Problem description: Word for word, transcribe the data below from the line with "pink carpenter's hammer <250, 168>" to the line with "camera: 65 degrees left, 10 degrees down", keeping both of those lines.

Material shown:
Start of Block

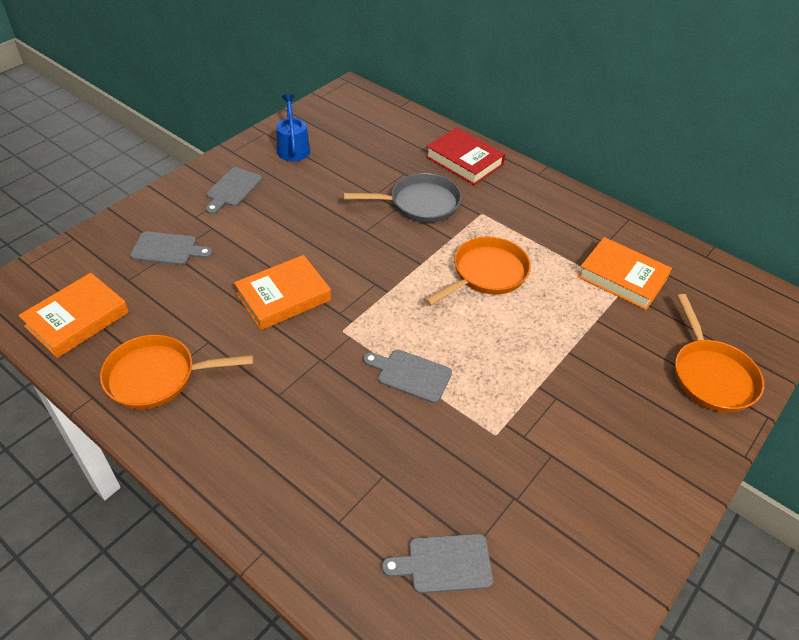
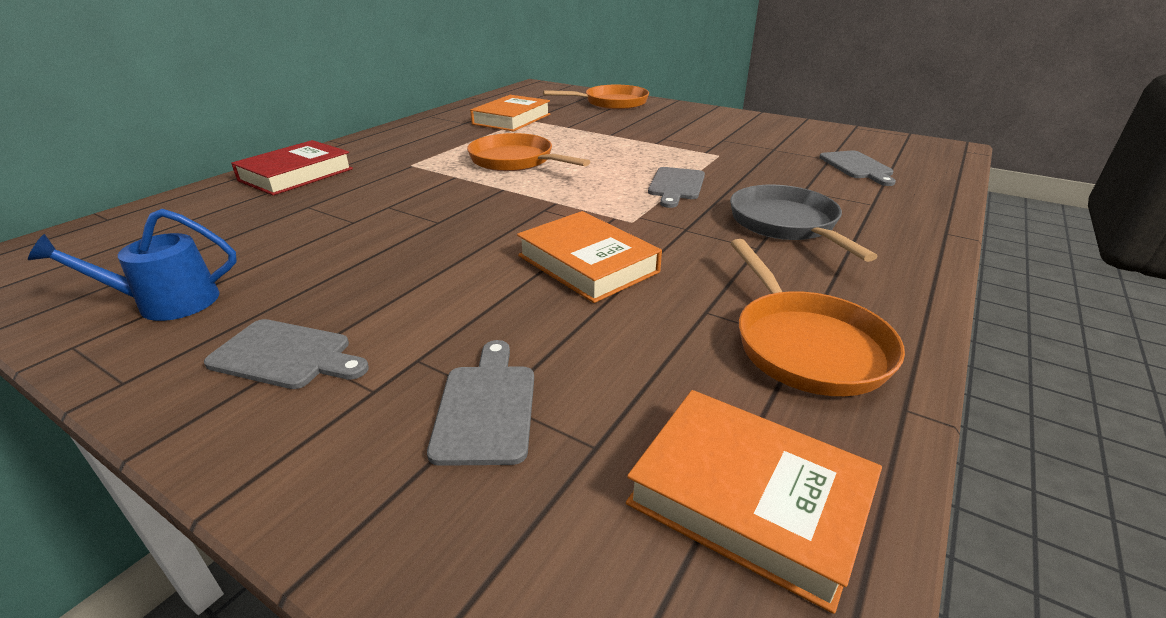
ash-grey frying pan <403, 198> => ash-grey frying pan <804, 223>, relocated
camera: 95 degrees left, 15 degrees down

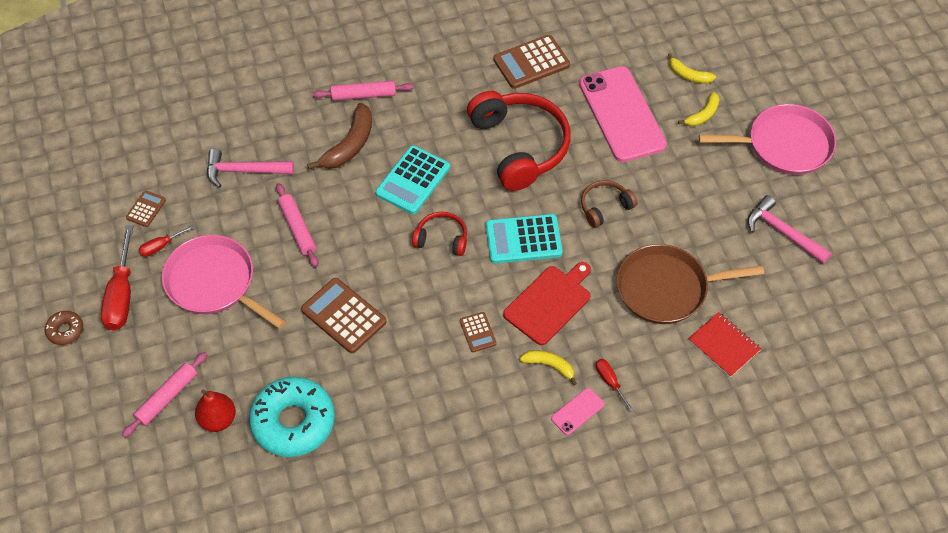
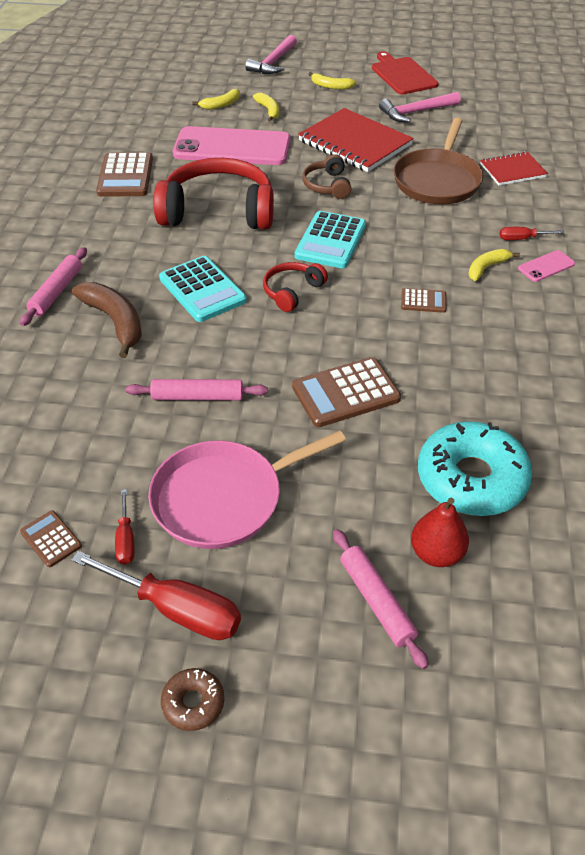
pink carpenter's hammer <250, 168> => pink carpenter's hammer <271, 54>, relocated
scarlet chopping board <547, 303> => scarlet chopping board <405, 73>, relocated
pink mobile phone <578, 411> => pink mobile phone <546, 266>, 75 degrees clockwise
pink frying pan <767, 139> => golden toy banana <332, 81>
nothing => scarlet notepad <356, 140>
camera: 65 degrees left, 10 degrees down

End of Block
Start of Block

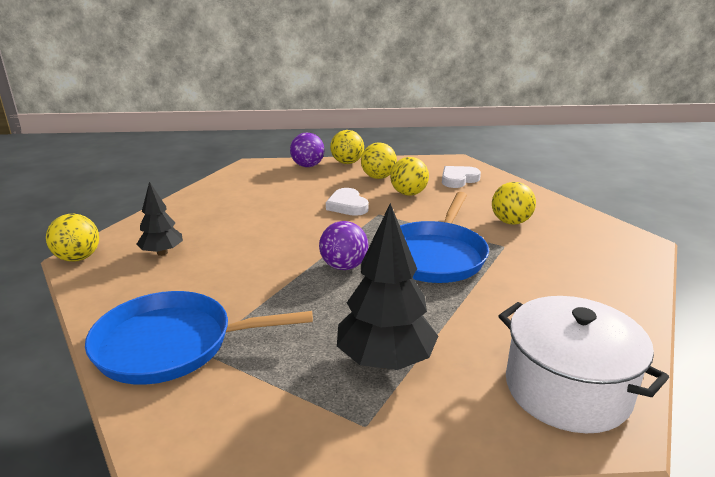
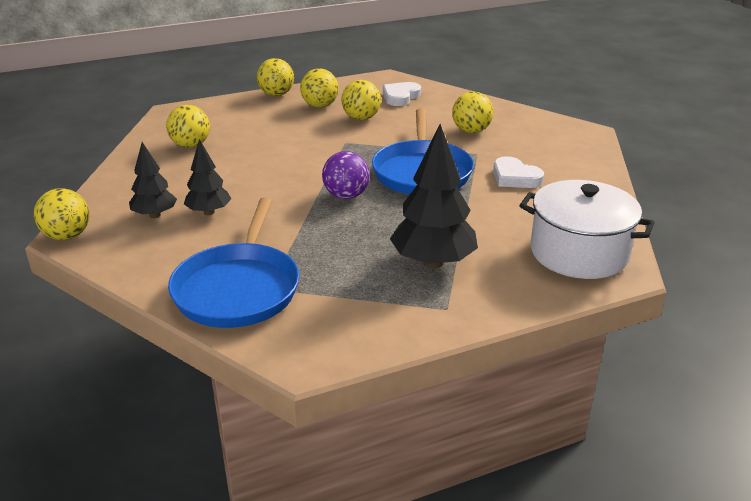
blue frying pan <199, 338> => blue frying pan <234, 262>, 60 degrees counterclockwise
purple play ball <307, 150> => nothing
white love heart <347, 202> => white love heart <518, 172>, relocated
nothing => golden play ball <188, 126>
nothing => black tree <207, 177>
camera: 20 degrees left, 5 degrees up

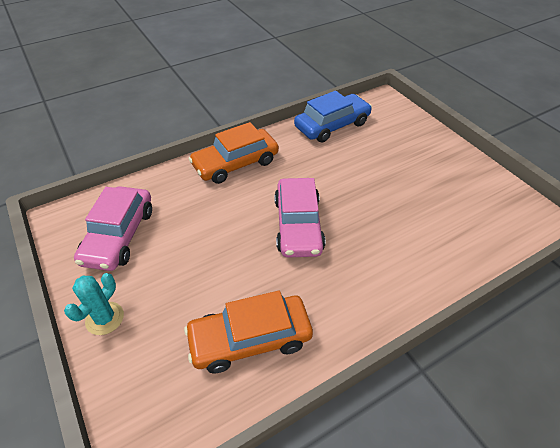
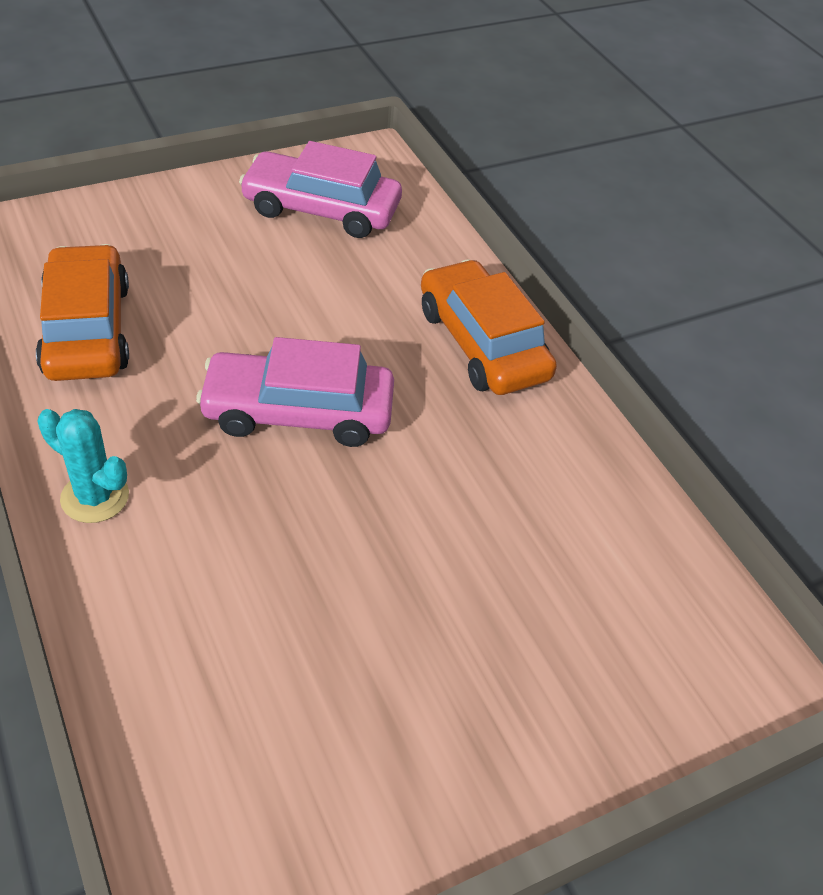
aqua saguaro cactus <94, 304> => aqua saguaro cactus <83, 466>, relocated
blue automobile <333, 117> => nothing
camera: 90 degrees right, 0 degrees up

End of Block
Start of Block

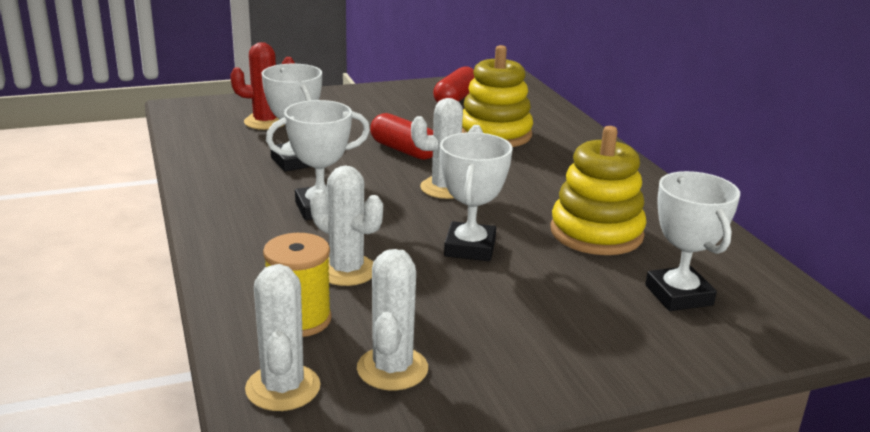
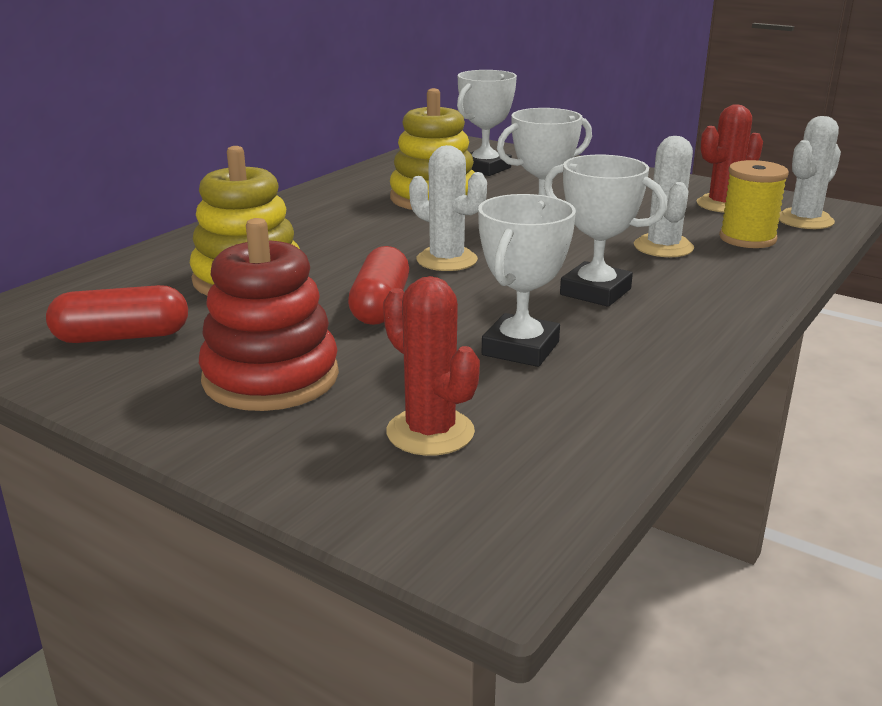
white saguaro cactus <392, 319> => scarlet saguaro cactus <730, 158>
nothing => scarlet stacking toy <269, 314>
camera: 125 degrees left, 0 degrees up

End of Block

Response area:
pink carpenter's hammer <250, 168> => pink carpenter's hammer <271, 54>, relocated
scarlet chopping board <547, 303> => scarlet chopping board <405, 73>, relocated
pink mobile phone <578, 411> => pink mobile phone <546, 266>, 75 degrees clockwise
pink frying pan <767, 139> => golden toy banana <332, 81>
nothing => scarlet notepad <356, 140>
camera: 65 degrees left, 10 degrees down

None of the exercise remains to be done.